Data provided Start Marker

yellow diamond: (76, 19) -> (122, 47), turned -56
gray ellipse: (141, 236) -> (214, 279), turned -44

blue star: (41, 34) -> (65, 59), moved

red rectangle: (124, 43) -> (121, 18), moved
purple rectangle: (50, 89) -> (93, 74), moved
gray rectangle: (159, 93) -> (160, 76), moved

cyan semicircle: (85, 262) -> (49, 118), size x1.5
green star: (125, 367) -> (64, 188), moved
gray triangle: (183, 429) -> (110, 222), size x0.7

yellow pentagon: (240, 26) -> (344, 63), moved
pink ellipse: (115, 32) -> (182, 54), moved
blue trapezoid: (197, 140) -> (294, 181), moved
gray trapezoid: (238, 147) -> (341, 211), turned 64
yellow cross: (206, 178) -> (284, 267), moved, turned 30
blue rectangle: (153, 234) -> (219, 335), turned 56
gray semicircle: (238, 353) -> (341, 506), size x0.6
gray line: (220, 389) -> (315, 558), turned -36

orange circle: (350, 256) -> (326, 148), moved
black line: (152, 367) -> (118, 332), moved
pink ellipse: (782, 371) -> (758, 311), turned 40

Data provided End Marker
Data provided Start Marker

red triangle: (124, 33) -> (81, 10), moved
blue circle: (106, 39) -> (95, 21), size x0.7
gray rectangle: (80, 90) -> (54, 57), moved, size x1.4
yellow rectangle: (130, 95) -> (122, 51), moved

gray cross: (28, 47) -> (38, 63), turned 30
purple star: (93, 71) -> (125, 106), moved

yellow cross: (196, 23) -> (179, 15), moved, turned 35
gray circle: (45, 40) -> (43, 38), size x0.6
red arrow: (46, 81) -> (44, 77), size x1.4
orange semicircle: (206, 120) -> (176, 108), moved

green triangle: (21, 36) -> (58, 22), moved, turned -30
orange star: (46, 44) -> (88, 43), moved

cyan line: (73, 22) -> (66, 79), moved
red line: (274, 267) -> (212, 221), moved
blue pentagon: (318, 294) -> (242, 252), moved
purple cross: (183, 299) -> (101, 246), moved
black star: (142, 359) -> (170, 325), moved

Data provided End Marker
Data provided Start Marker

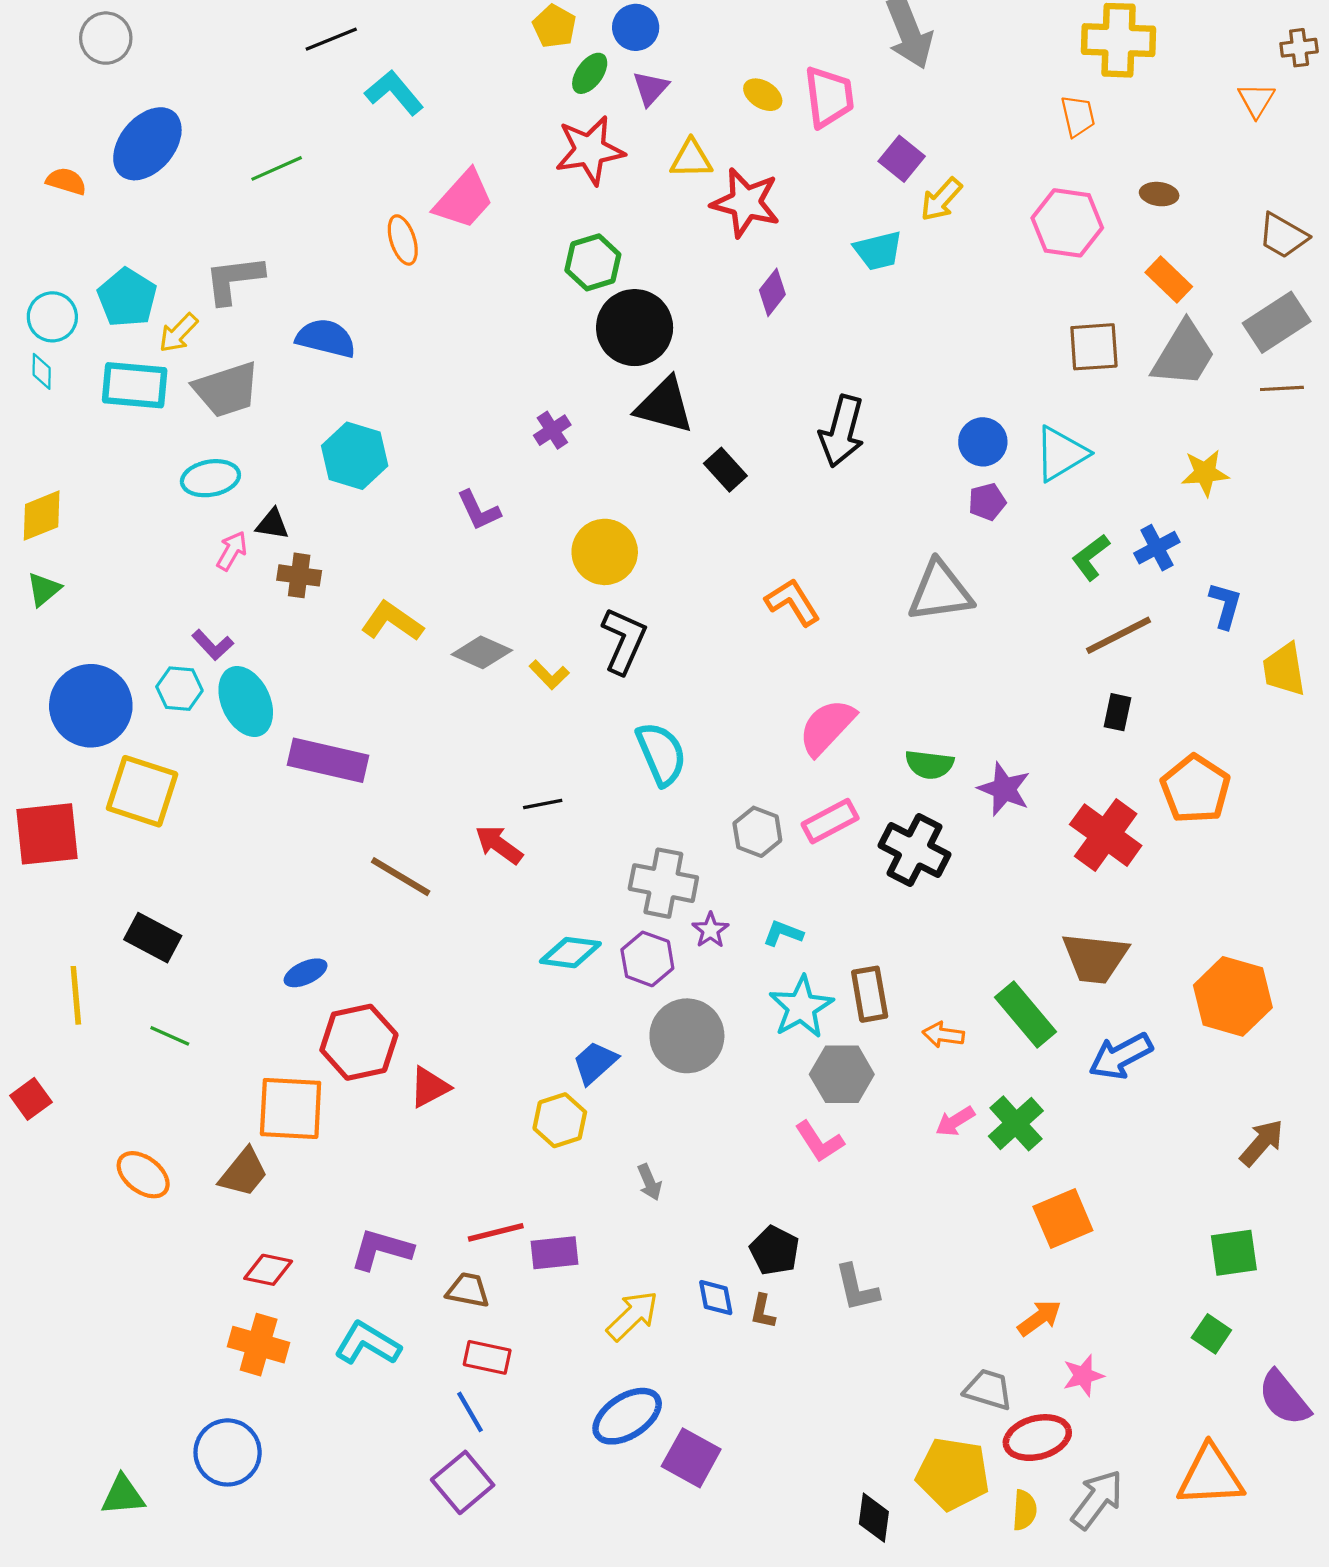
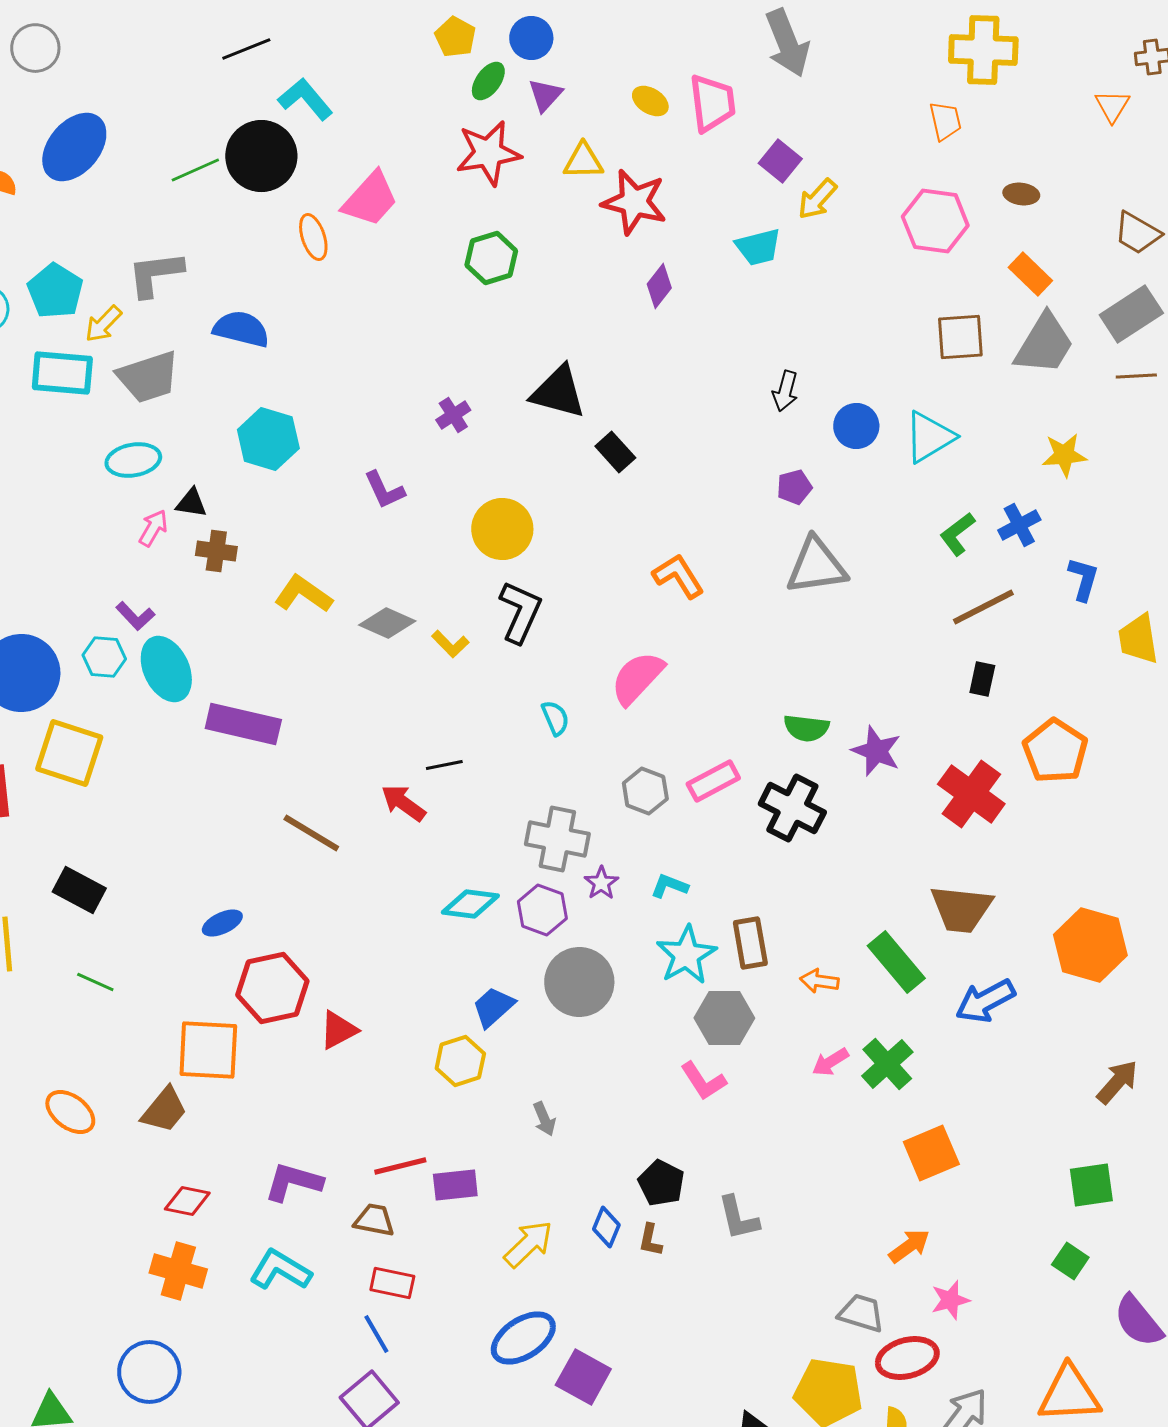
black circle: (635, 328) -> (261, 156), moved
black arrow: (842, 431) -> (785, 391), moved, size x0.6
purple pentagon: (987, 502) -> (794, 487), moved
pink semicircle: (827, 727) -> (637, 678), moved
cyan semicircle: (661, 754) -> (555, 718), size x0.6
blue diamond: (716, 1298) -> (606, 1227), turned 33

Data provided End Marker

Activity | Please give an exact copy of the entries above, from the line with "yellow diamond: (76, 19)" down to the line with "pink ellipse: (782, 371)", inclusive, and nothing else.

Result of the exercise |
yellow diamond: (76, 19) -> (122, 47), turned -56
gray ellipse: (141, 236) -> (214, 279), turned -44

blue star: (41, 34) -> (65, 59), moved

red rectangle: (124, 43) -> (121, 18), moved
purple rectangle: (50, 89) -> (93, 74), moved
gray rectangle: (159, 93) -> (160, 76), moved

cyan semicircle: (85, 262) -> (49, 118), size x1.5
green star: (125, 367) -> (64, 188), moved
gray triangle: (183, 429) -> (110, 222), size x0.7

yellow pentagon: (240, 26) -> (344, 63), moved
pink ellipse: (115, 32) -> (182, 54), moved
blue trapezoid: (197, 140) -> (294, 181), moved
gray trapezoid: (238, 147) -> (341, 211), turned 64
yellow cross: (206, 178) -> (284, 267), moved, turned 30
blue rectangle: (153, 234) -> (219, 335), turned 56
gray semicircle: (238, 353) -> (341, 506), size x0.6
gray line: (220, 389) -> (315, 558), turned -36

orange circle: (350, 256) -> (326, 148), moved
black line: (152, 367) -> (118, 332), moved
pink ellipse: (782, 371) -> (758, 311), turned 40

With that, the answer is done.